Problem to work on:
Your answer must be the listing repeated word for word, without its pictures.

Recorded data:
——

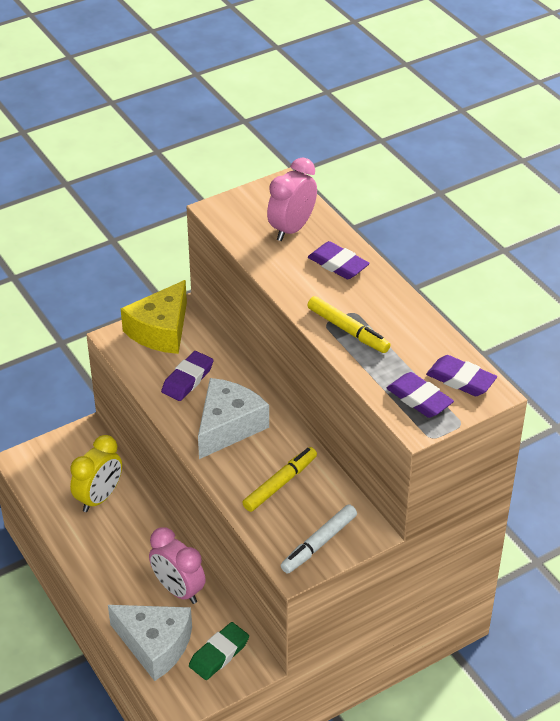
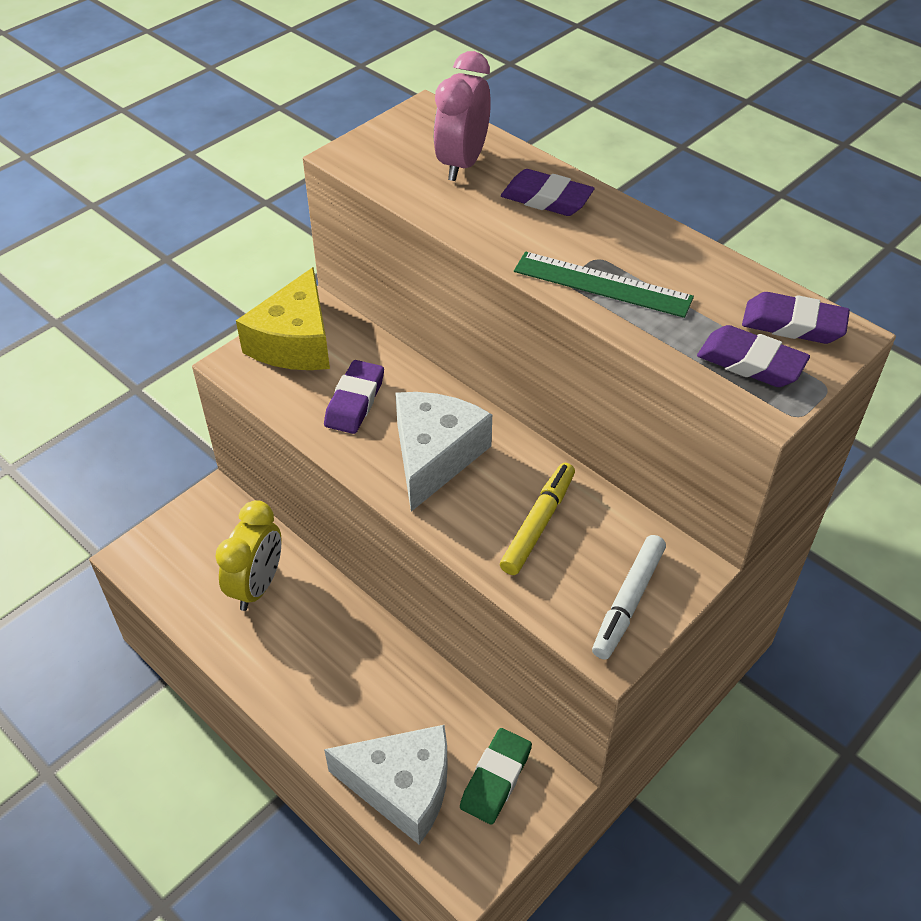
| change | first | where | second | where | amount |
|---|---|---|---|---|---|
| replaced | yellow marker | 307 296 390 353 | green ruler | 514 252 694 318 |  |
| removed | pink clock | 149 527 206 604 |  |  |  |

——

Solved exercise:
| change | first | where | second | where | amount |
|---|---|---|---|---|---|
| replaced | yellow marker | 307 296 390 353 | green ruler | 514 252 694 318 |  |
| removed | pink clock | 149 527 206 604 |  |  |  |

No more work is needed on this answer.